• _Material provided_

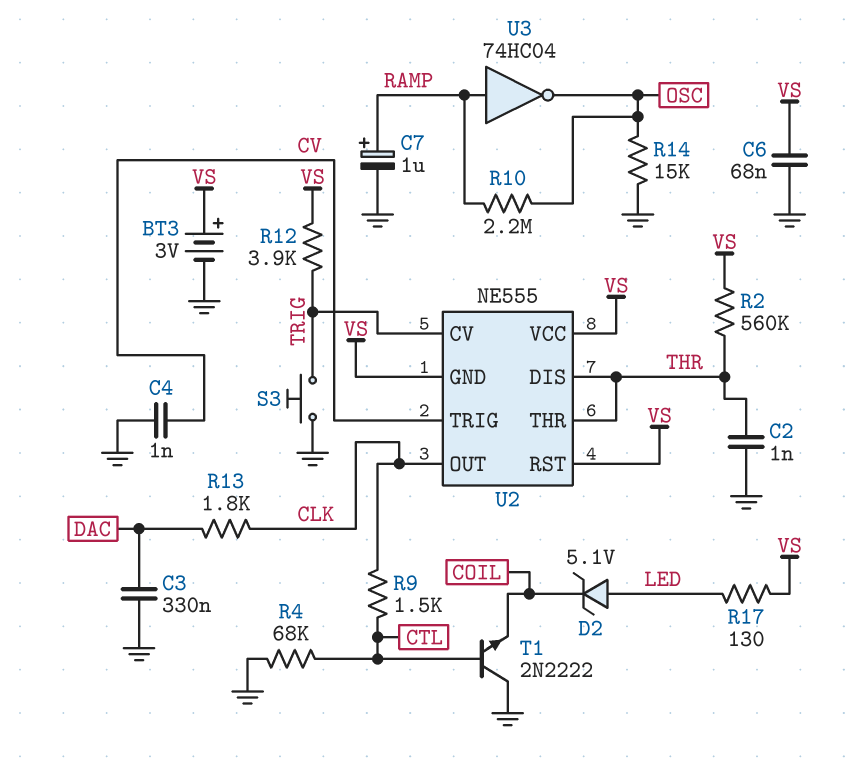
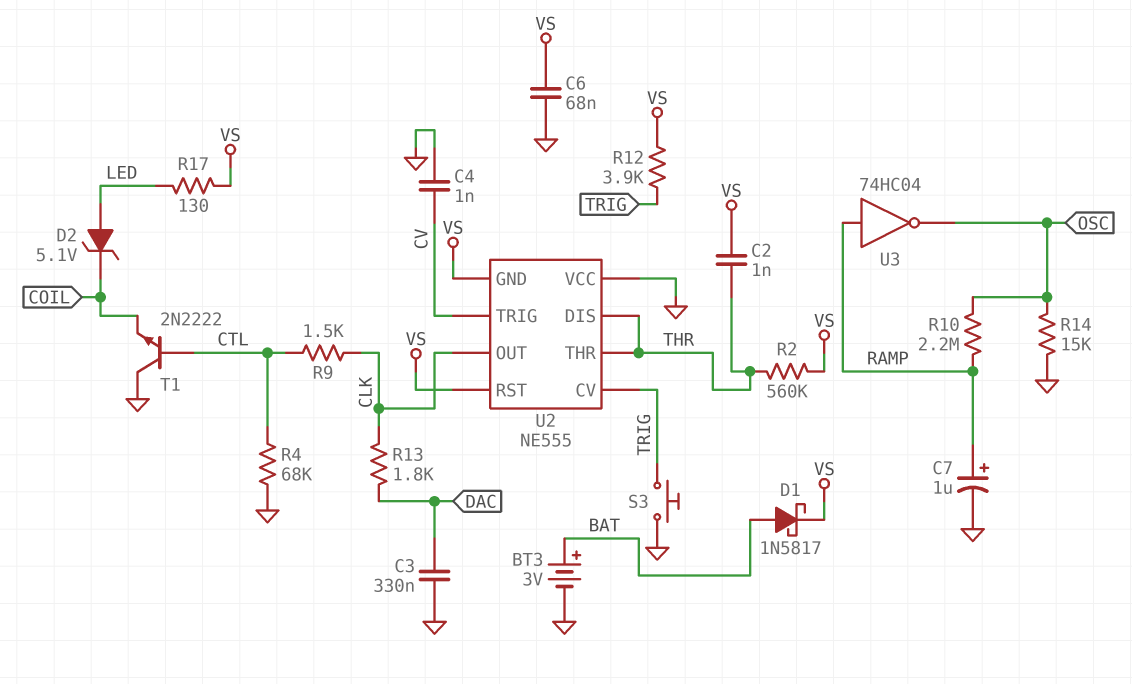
BT3: 3V (plus VS, minus GND) -> 3V (plus BAT, minus GND)
C2: 1nF (GND, THR) -> 1nF (THR, VS)
D1: none -> schottky 1N5817 (A BAT, K VS)
U2 pin VCC: VS -> GND

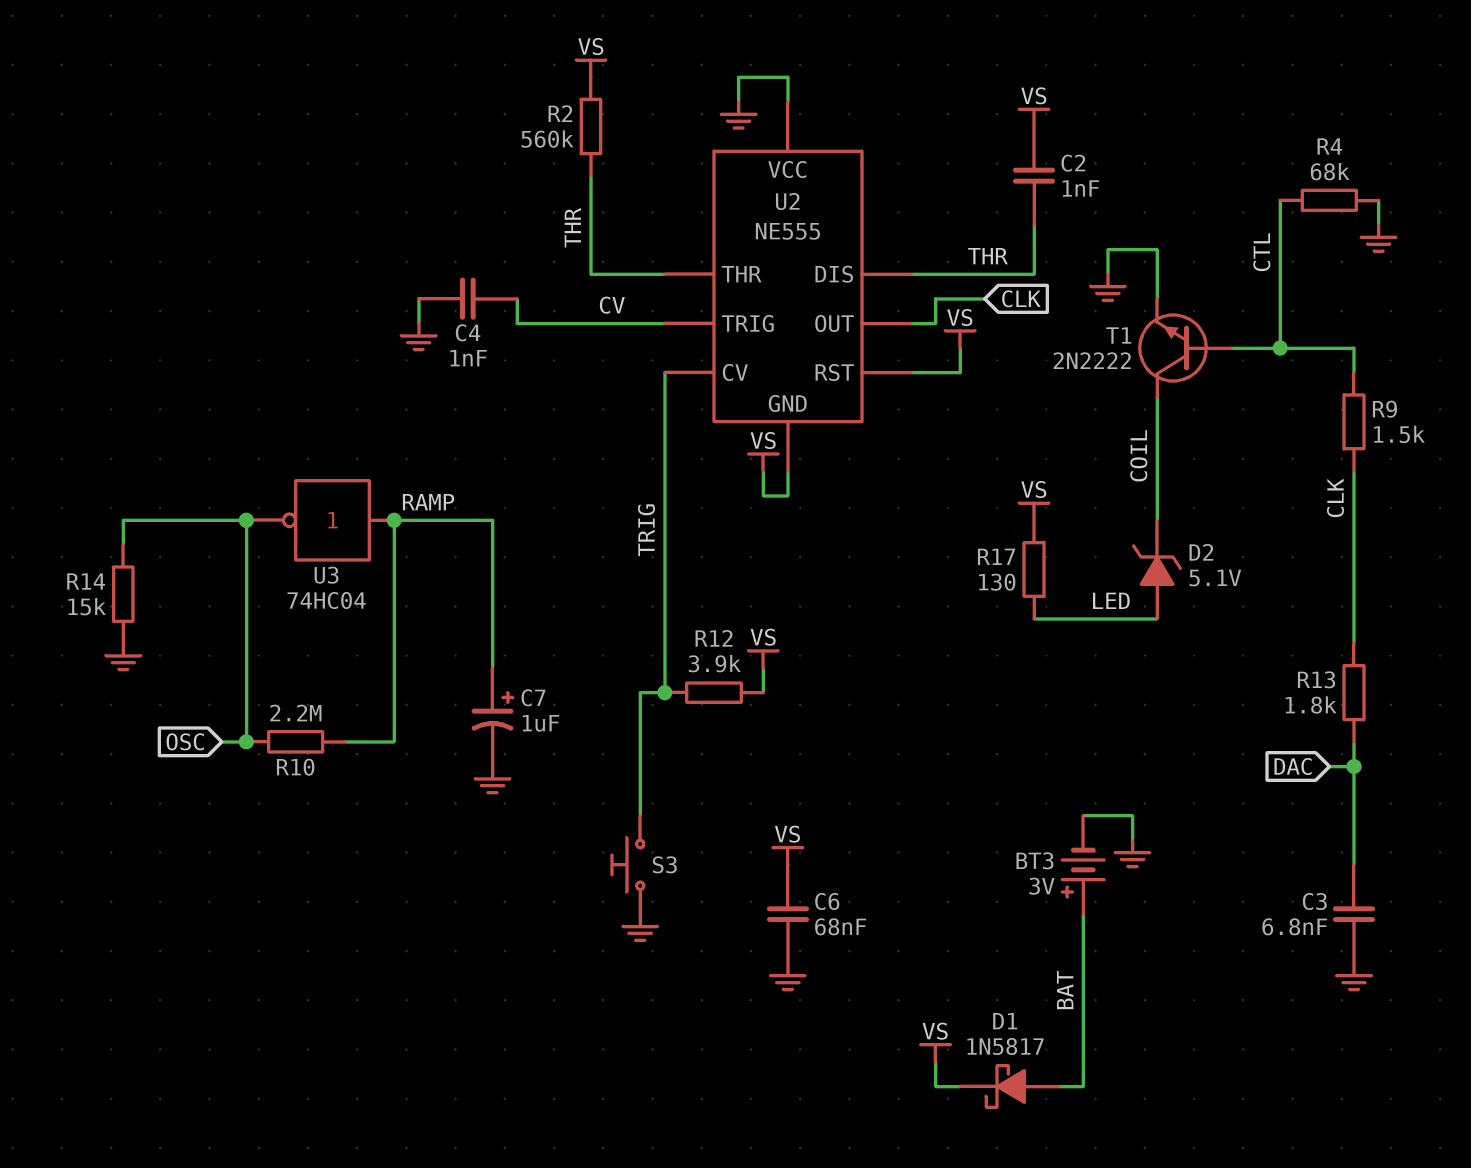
C3: 330nF (DAC, GND) -> 6.8nF (DAC, GND)
T1: NPN 2N2222 (B CTL, C GND, E COIL) -> NPN 2N2222 (B CTL, C COIL, E GND)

• _Assignment_
Only the lines from the one containing "C2: 1nF (GND, THR) -> 1nF (THR, VS)" through the last line of the entries above should be copied, exactly as they are and without the pictures.

• _Output below_
C2: 1nF (GND, THR) -> 1nF (THR, VS)
D1: none -> schottky 1N5817 (A BAT, K VS)
U2 pin VCC: VS -> GND

C3: 330nF (DAC, GND) -> 6.8nF (DAC, GND)
T1: NPN 2N2222 (B CTL, C GND, E COIL) -> NPN 2N2222 (B CTL, C COIL, E GND)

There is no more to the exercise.